Saved entries:
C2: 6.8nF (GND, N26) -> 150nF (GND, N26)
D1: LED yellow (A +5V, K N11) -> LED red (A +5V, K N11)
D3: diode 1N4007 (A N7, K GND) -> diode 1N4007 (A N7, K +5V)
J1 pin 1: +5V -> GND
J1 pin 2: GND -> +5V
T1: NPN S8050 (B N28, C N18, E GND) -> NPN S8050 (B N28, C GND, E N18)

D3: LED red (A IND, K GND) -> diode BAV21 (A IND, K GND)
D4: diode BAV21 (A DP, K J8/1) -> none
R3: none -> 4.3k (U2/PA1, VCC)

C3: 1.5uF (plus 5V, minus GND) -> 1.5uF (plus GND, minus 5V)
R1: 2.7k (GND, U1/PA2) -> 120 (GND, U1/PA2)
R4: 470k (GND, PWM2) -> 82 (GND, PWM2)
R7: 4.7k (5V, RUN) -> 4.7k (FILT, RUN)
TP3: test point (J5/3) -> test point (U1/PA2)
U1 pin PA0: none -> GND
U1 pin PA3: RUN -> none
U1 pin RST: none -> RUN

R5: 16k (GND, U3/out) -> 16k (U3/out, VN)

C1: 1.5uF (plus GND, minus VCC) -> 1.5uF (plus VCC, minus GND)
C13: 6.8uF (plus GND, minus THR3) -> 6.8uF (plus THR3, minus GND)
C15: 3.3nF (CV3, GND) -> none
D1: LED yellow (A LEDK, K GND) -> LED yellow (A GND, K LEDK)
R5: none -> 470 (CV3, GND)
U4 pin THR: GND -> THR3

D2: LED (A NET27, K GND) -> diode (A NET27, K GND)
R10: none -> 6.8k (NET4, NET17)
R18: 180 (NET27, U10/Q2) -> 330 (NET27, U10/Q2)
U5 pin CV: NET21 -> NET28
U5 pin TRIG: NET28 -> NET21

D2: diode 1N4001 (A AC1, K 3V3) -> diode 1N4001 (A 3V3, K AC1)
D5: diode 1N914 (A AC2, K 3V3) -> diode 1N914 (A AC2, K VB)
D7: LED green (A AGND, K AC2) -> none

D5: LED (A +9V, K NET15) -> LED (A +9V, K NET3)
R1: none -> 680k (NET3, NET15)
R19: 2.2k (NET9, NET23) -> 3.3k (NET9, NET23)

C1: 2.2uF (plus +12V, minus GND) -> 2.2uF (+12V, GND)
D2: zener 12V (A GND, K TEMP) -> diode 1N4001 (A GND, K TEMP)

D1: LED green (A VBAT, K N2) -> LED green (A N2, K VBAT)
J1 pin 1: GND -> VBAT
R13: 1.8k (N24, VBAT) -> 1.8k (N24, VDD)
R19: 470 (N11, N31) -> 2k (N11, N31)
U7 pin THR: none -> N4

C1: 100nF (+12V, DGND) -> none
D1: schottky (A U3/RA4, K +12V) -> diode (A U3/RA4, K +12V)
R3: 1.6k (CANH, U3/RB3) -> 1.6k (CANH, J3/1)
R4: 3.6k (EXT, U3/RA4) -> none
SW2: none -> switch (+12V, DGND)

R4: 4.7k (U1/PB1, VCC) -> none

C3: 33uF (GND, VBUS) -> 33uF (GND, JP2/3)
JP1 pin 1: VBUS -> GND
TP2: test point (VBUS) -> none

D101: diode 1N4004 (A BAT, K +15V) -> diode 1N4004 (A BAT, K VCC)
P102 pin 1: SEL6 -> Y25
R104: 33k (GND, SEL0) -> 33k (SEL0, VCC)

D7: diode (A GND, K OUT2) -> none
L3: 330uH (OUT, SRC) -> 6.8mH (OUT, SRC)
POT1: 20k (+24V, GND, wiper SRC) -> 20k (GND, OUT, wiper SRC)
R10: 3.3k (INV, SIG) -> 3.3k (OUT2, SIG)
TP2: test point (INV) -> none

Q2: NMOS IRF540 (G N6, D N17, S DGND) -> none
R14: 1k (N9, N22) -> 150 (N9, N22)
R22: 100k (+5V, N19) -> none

YOUR INSTRUCTIONS:
Exactly as they stand, please print the lines from the first line of the records above down to the line that includes "D7: LED green (A AGND, K AC2) -> none", both of those included and no others.

EXERCISE OUTPUT:
C2: 6.8nF (GND, N26) -> 150nF (GND, N26)
D1: LED yellow (A +5V, K N11) -> LED red (A +5V, K N11)
D3: diode 1N4007 (A N7, K GND) -> diode 1N4007 (A N7, K +5V)
J1 pin 1: +5V -> GND
J1 pin 2: GND -> +5V
T1: NPN S8050 (B N28, C N18, E GND) -> NPN S8050 (B N28, C GND, E N18)

D3: LED red (A IND, K GND) -> diode BAV21 (A IND, K GND)
D4: diode BAV21 (A DP, K J8/1) -> none
R3: none -> 4.3k (U2/PA1, VCC)

C3: 1.5uF (plus 5V, minus GND) -> 1.5uF (plus GND, minus 5V)
R1: 2.7k (GND, U1/PA2) -> 120 (GND, U1/PA2)
R4: 470k (GND, PWM2) -> 82 (GND, PWM2)
R7: 4.7k (5V, RUN) -> 4.7k (FILT, RUN)
TP3: test point (J5/3) -> test point (U1/PA2)
U1 pin PA0: none -> GND
U1 pin PA3: RUN -> none
U1 pin RST: none -> RUN

R5: 16k (GND, U3/out) -> 16k (U3/out, VN)

C1: 1.5uF (plus GND, minus VCC) -> 1.5uF (plus VCC, minus GND)
C13: 6.8uF (plus GND, minus THR3) -> 6.8uF (plus THR3, minus GND)
C15: 3.3nF (CV3, GND) -> none
D1: LED yellow (A LEDK, K GND) -> LED yellow (A GND, K LEDK)
R5: none -> 470 (CV3, GND)
U4 pin THR: GND -> THR3

D2: LED (A NET27, K GND) -> diode (A NET27, K GND)
R10: none -> 6.8k (NET4, NET17)
R18: 180 (NET27, U10/Q2) -> 330 (NET27, U10/Q2)
U5 pin CV: NET21 -> NET28
U5 pin TRIG: NET28 -> NET21

D2: diode 1N4001 (A AC1, K 3V3) -> diode 1N4001 (A 3V3, K AC1)
D5: diode 1N914 (A AC2, K 3V3) -> diode 1N914 (A AC2, K VB)
D7: LED green (A AGND, K AC2) -> none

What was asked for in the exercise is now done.